The task –
Reproduce the lines below exactly, from the one containing "orange brick A7:A8" through the one containing "lime brick G3", both included. Leave out any pictures.

Information –

....

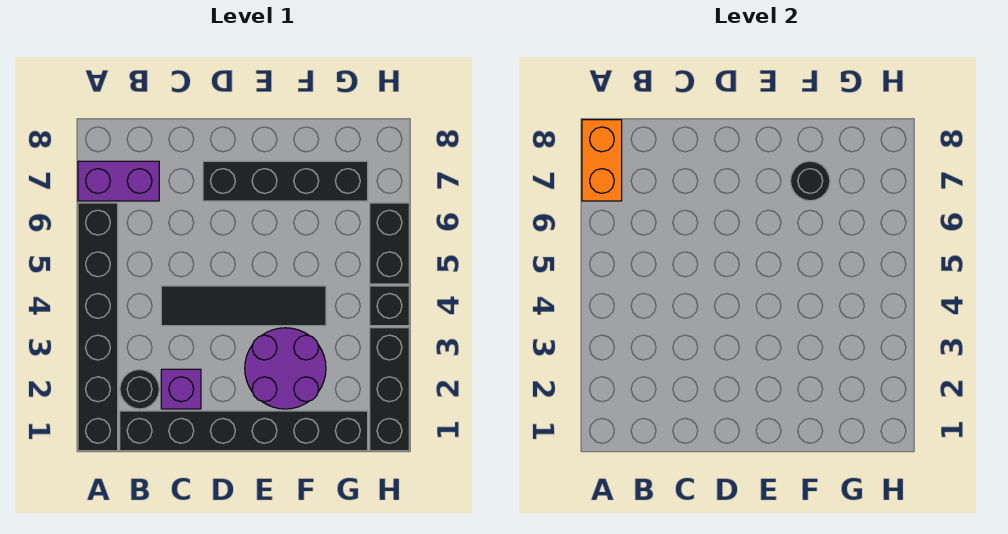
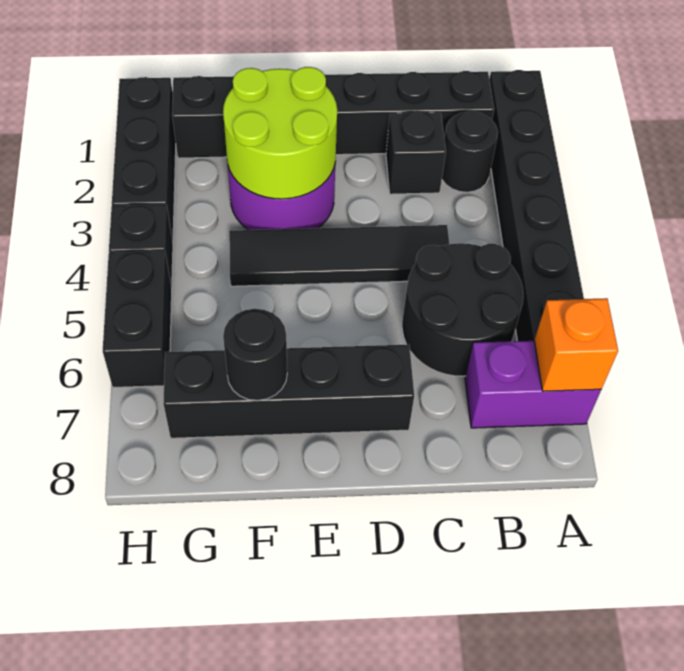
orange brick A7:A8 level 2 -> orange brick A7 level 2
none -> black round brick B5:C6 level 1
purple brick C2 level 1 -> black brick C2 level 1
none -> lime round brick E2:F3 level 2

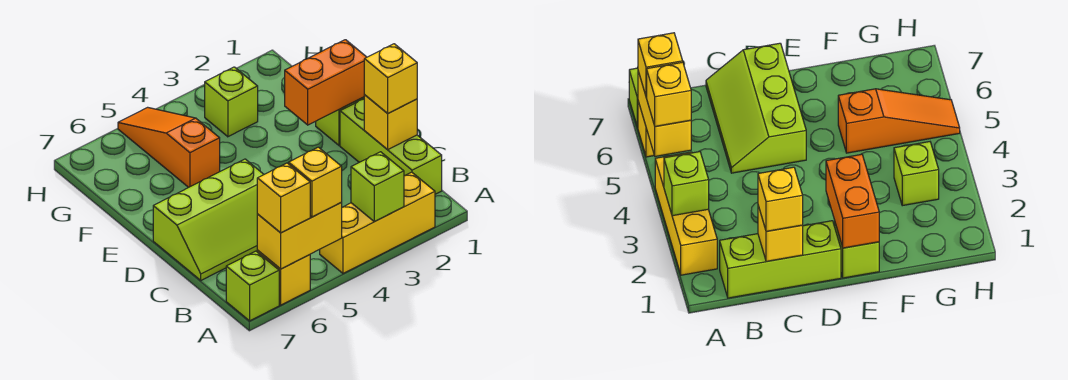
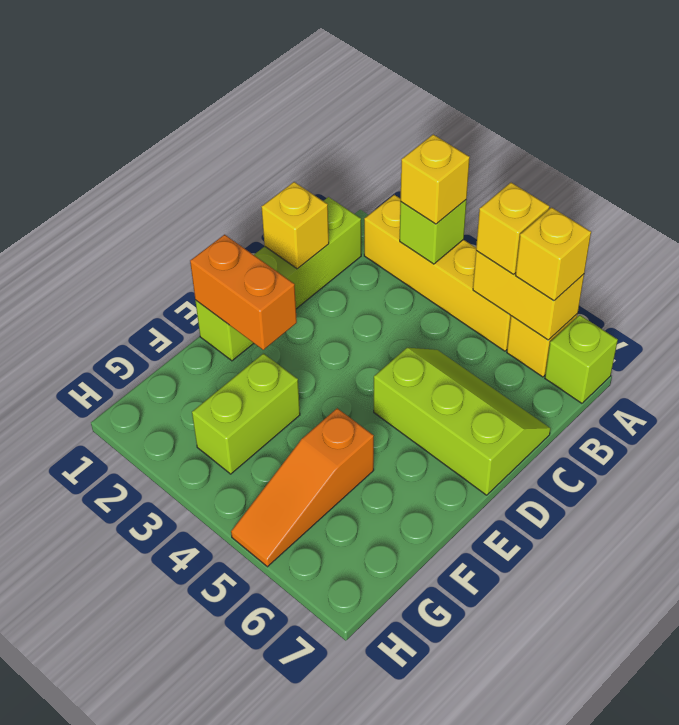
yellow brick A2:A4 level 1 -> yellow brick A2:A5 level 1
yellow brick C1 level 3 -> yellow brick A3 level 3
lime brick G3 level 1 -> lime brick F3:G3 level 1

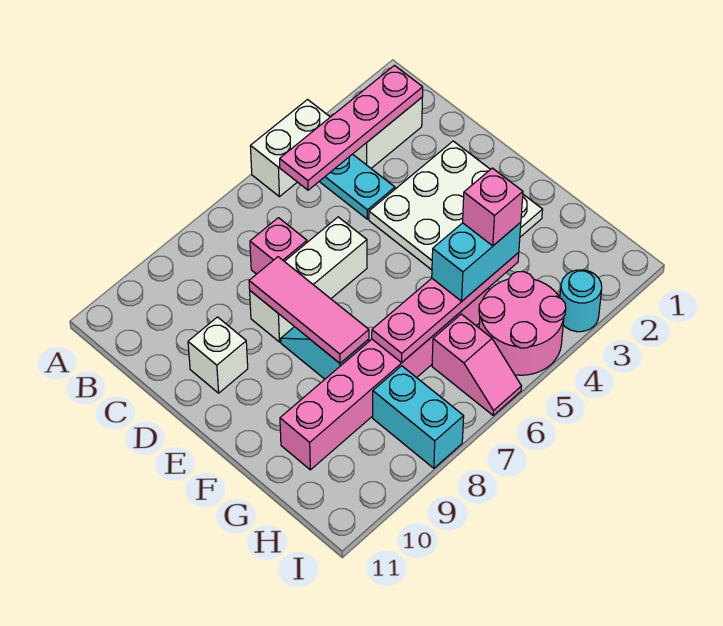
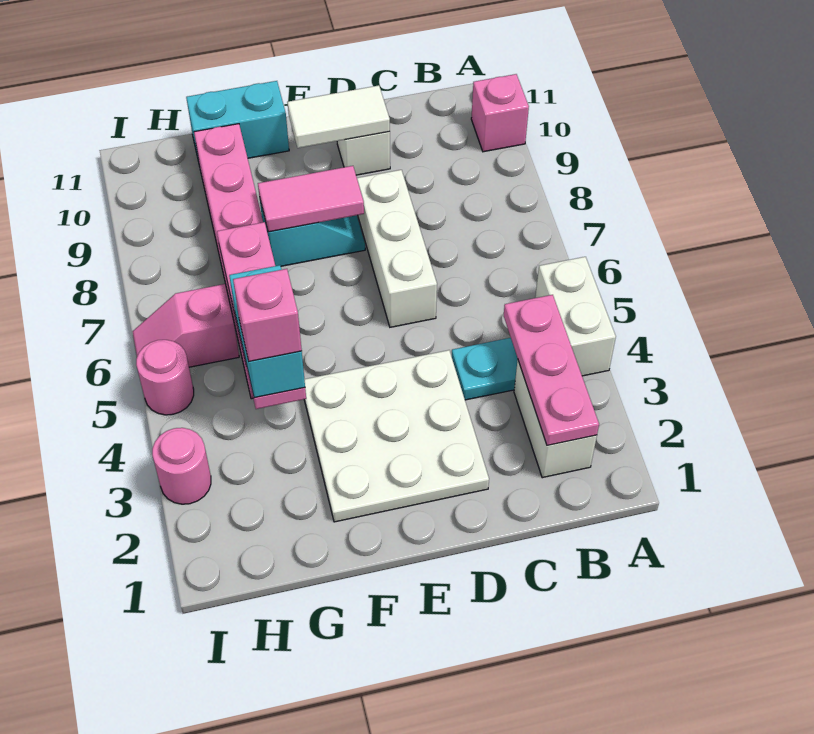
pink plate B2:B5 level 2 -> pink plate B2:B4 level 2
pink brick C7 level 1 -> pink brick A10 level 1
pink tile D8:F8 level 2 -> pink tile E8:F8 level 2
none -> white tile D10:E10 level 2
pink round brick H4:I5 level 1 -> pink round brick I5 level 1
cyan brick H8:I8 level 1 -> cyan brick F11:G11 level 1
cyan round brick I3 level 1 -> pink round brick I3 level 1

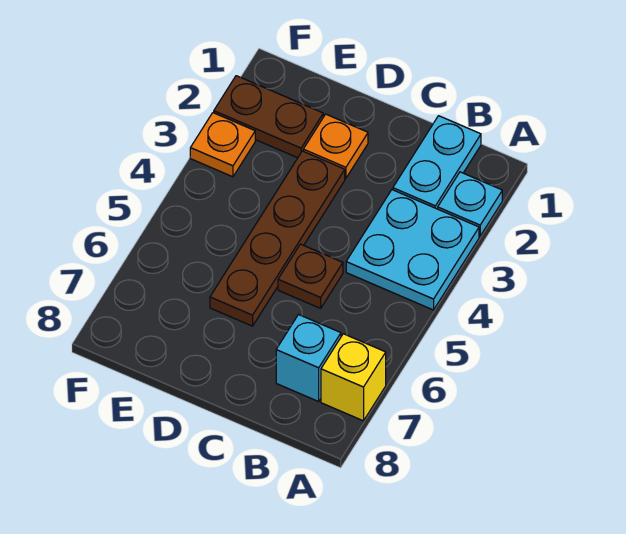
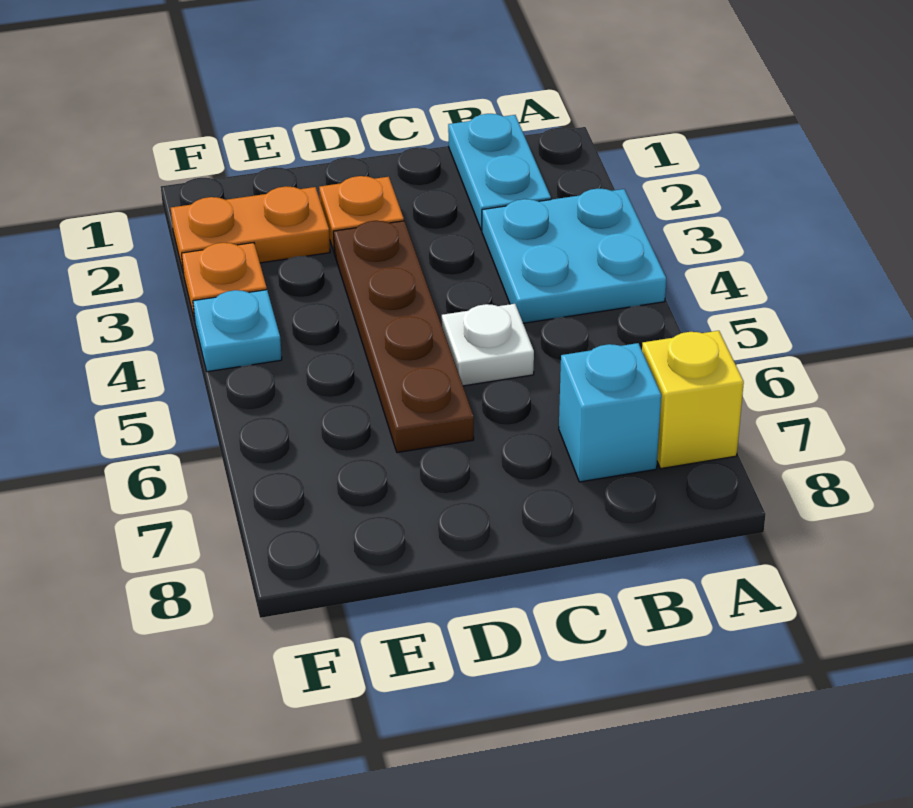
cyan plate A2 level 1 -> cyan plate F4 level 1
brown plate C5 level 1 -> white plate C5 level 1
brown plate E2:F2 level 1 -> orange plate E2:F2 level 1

....

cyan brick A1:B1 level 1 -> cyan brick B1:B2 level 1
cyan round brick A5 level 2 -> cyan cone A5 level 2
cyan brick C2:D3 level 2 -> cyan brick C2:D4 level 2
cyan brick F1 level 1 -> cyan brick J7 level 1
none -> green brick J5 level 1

....

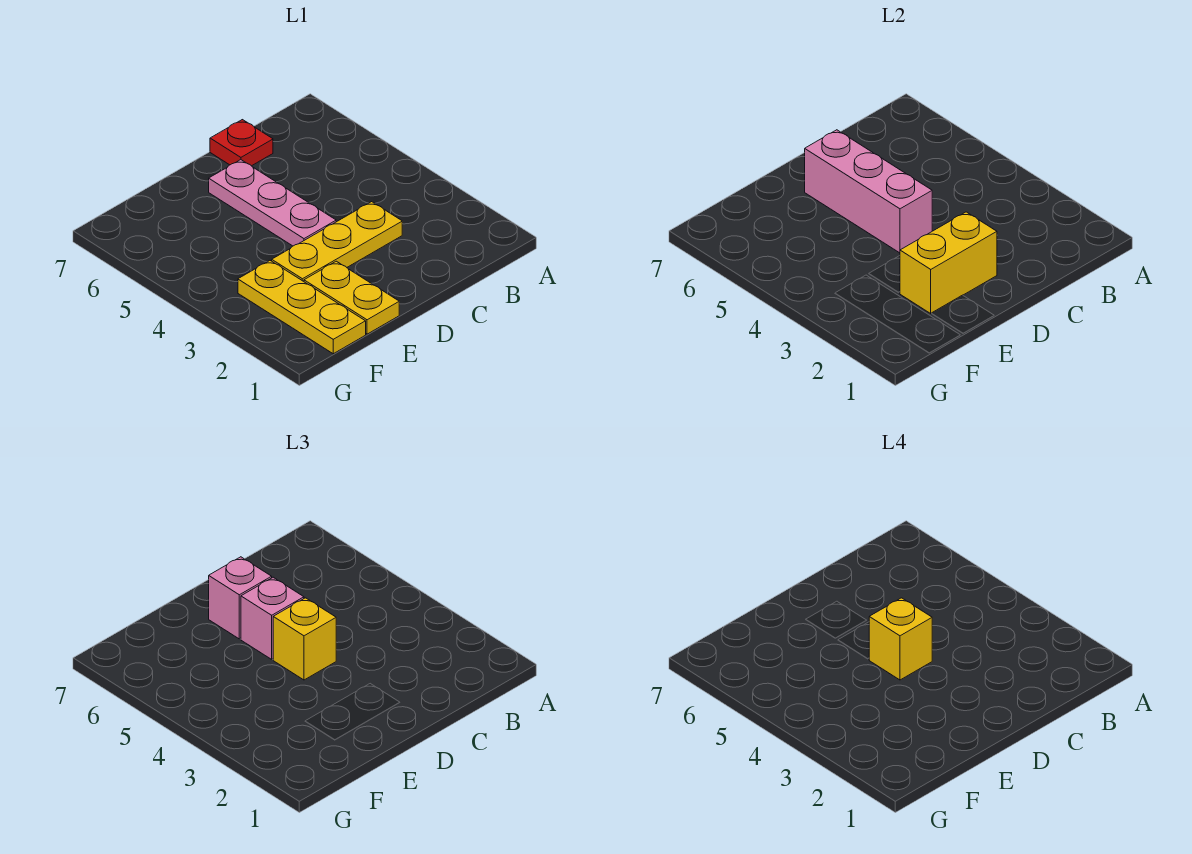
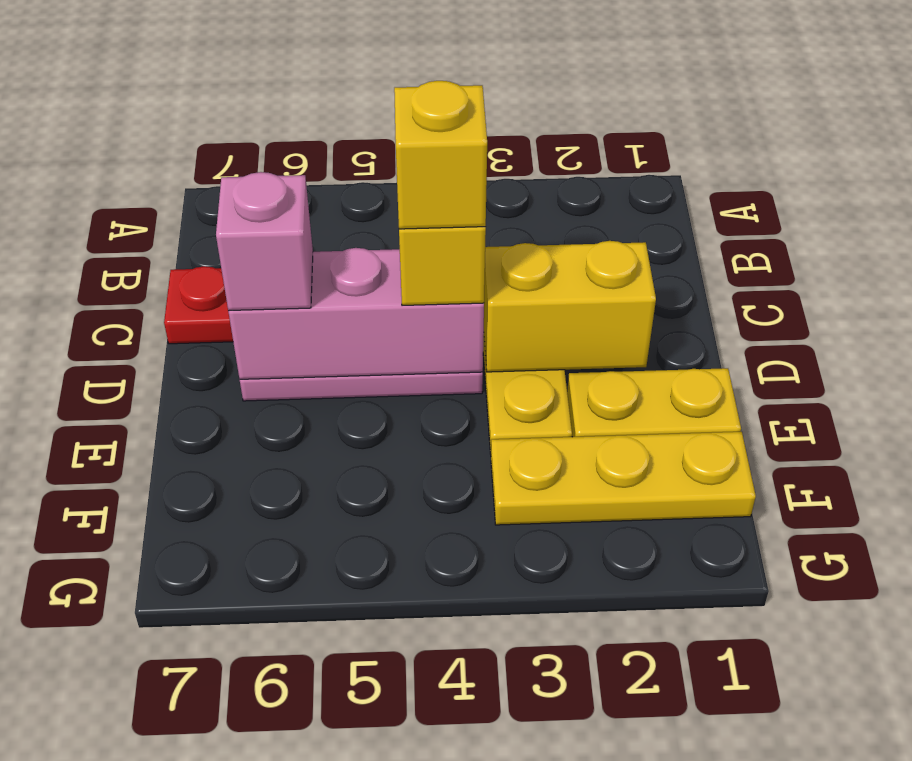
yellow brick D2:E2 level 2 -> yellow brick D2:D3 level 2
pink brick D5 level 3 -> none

....

Exercise answer –
orange brick A7:A8 level 2 -> orange brick A7 level 2
none -> black round brick B5:C6 level 1
purple brick C2 level 1 -> black brick C2 level 1
none -> lime round brick E2:F3 level 2

yellow brick A2:A4 level 1 -> yellow brick A2:A5 level 1
yellow brick C1 level 3 -> yellow brick A3 level 3
lime brick G3 level 1 -> lime brick F3:G3 level 1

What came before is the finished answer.